— REQUIREMENT —
Scan the listing below for the word "KEYS", then copy each line that has it.

___ RECORDS SHOWN

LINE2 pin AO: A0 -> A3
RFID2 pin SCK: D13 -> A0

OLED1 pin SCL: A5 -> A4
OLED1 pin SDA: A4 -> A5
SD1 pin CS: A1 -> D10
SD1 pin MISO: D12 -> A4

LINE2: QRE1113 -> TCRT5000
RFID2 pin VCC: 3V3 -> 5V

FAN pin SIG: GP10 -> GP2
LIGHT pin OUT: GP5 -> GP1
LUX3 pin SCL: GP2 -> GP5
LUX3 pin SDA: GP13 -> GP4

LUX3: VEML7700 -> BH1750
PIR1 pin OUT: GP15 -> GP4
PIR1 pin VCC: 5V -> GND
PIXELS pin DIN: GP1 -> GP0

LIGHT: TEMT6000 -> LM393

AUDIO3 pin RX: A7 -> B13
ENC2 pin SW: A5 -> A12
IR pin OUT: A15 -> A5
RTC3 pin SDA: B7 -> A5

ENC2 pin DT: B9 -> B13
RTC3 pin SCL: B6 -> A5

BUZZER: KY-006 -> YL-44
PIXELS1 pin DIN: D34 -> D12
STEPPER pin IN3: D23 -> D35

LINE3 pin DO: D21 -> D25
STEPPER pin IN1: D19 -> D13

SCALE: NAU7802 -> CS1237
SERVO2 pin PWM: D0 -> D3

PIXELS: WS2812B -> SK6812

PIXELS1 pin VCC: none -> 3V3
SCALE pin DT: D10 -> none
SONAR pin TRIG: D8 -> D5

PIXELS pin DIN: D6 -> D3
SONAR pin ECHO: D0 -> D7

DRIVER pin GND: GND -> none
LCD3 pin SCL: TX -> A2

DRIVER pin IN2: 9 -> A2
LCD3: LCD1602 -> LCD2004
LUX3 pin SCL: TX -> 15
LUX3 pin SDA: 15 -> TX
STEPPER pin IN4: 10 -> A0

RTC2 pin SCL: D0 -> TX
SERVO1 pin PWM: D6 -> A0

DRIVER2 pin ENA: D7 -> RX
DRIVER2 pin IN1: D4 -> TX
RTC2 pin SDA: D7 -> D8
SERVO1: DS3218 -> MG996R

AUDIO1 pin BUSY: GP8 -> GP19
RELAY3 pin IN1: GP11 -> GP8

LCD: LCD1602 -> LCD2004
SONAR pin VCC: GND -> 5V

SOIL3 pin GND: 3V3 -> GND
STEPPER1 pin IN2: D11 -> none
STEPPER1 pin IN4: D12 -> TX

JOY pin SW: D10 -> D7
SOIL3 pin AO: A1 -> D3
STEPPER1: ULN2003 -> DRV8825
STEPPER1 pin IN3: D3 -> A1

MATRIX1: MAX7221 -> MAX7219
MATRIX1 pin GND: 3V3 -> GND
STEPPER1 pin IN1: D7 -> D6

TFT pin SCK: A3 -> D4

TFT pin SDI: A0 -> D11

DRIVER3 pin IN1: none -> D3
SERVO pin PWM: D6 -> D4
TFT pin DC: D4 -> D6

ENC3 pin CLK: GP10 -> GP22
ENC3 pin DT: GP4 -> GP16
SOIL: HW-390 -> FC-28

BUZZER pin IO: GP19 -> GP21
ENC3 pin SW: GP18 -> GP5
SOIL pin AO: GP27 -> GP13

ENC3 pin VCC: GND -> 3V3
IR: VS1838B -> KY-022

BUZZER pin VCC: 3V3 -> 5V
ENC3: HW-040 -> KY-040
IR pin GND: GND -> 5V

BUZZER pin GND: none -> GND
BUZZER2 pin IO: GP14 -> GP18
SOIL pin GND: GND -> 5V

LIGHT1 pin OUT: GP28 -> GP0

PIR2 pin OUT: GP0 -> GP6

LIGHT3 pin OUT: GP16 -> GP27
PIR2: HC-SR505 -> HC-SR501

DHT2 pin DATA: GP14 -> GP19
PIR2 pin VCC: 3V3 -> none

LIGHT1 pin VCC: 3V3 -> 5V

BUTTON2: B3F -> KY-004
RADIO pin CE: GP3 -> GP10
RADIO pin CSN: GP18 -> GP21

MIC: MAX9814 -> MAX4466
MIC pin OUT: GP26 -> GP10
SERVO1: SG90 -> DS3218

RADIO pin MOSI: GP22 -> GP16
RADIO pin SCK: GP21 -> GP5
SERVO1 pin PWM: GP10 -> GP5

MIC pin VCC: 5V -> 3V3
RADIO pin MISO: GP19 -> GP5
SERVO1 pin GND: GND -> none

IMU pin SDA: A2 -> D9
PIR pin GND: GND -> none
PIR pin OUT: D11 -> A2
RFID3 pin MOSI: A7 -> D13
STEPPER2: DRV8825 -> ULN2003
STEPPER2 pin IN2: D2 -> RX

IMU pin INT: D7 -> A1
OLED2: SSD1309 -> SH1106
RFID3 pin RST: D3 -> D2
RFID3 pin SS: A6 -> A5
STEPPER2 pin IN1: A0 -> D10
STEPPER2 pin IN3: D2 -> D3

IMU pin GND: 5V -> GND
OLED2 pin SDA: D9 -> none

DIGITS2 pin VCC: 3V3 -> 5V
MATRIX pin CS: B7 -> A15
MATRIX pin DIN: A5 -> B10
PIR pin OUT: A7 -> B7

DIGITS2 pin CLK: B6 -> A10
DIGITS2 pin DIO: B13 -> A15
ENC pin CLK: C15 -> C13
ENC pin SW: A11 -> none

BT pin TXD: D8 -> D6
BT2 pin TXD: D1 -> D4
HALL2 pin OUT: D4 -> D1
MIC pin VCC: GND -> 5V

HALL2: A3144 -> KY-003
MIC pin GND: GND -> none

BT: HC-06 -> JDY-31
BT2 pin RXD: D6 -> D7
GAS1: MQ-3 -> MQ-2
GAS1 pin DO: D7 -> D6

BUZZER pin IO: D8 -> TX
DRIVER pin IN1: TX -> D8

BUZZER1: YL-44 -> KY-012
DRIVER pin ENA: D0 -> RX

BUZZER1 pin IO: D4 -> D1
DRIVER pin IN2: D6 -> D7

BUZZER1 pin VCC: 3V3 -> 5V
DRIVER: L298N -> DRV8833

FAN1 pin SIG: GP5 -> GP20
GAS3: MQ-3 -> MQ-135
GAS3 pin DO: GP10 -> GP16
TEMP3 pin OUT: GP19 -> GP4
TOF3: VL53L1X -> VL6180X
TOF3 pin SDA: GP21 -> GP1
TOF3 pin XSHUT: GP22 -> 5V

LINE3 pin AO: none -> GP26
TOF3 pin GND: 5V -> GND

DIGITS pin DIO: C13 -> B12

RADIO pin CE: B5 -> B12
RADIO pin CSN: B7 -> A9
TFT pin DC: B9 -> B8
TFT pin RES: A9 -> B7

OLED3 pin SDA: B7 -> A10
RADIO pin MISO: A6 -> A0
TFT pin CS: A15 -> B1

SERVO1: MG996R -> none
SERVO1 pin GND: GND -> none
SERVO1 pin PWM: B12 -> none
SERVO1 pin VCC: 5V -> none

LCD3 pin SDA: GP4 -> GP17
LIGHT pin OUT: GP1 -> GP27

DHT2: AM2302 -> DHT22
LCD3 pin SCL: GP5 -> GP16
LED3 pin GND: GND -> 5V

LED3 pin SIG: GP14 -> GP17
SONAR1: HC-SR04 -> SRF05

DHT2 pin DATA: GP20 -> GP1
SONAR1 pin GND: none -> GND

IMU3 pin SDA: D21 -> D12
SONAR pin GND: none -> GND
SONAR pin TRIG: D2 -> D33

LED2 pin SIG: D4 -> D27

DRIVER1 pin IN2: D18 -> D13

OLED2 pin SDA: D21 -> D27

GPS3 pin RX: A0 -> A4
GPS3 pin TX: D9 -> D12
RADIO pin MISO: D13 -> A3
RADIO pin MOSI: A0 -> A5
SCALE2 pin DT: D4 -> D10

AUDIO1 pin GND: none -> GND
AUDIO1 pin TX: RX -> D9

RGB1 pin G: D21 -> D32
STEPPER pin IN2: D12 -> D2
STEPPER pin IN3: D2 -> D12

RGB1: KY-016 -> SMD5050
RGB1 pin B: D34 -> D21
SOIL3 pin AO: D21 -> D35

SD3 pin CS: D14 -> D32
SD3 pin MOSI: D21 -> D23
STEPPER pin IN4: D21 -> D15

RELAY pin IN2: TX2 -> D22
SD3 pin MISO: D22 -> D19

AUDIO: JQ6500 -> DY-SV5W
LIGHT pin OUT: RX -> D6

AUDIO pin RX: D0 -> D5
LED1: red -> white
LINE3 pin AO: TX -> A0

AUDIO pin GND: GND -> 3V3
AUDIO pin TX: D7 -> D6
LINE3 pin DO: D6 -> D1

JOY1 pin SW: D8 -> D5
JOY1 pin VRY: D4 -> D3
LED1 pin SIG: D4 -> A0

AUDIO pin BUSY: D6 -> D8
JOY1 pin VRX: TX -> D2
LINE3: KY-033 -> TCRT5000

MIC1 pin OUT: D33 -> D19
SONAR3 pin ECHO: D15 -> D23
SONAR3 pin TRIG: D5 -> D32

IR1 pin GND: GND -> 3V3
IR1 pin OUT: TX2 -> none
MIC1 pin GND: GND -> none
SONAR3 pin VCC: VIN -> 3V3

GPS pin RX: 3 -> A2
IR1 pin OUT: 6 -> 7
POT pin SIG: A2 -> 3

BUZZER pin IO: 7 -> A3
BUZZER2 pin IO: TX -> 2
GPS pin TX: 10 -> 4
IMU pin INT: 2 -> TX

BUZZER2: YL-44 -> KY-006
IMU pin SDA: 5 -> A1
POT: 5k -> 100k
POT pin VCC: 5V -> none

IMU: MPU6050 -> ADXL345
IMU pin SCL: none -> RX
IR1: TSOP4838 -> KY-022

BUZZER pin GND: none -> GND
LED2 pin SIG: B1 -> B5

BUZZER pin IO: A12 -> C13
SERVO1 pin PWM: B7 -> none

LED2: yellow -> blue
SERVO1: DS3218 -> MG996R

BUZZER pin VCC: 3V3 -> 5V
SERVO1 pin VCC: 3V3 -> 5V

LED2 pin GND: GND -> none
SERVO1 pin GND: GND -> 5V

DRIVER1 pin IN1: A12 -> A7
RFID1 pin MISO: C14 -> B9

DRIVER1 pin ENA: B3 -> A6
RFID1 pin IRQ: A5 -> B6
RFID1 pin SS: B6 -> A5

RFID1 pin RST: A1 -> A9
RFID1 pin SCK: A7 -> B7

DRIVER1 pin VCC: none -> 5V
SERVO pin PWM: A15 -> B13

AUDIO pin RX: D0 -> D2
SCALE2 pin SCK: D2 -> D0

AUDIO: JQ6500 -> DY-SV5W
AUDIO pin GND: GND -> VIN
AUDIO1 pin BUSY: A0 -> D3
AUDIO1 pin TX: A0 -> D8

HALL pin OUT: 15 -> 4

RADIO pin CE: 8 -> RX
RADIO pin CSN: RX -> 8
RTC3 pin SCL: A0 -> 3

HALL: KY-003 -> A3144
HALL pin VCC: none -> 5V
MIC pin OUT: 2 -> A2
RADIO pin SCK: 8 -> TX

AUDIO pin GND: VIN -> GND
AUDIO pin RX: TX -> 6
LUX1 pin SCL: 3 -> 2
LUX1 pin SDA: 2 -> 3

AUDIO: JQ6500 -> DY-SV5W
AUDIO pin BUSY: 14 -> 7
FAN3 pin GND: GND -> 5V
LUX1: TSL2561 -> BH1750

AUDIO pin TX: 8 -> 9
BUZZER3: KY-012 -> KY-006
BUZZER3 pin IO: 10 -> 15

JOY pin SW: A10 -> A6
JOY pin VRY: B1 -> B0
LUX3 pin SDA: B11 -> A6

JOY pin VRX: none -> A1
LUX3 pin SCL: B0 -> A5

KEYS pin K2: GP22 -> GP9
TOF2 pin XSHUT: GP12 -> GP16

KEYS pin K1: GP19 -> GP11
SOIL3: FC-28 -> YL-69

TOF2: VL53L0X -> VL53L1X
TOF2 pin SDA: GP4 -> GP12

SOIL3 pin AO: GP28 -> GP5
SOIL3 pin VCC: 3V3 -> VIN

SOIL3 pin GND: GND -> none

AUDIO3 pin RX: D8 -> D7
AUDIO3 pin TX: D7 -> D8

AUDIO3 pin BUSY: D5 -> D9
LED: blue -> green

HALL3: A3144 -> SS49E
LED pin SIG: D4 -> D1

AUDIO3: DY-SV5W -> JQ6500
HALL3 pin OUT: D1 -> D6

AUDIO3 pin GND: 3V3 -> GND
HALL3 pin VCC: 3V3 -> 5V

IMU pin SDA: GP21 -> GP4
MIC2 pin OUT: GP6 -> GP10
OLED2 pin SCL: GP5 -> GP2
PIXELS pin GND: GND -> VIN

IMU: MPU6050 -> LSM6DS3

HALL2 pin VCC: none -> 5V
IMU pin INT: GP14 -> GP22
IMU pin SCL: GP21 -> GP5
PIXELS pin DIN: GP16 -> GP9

______

— RESPONSE —
KEYS pin K2: GP22 -> GP9
KEYS pin K1: GP19 -> GP11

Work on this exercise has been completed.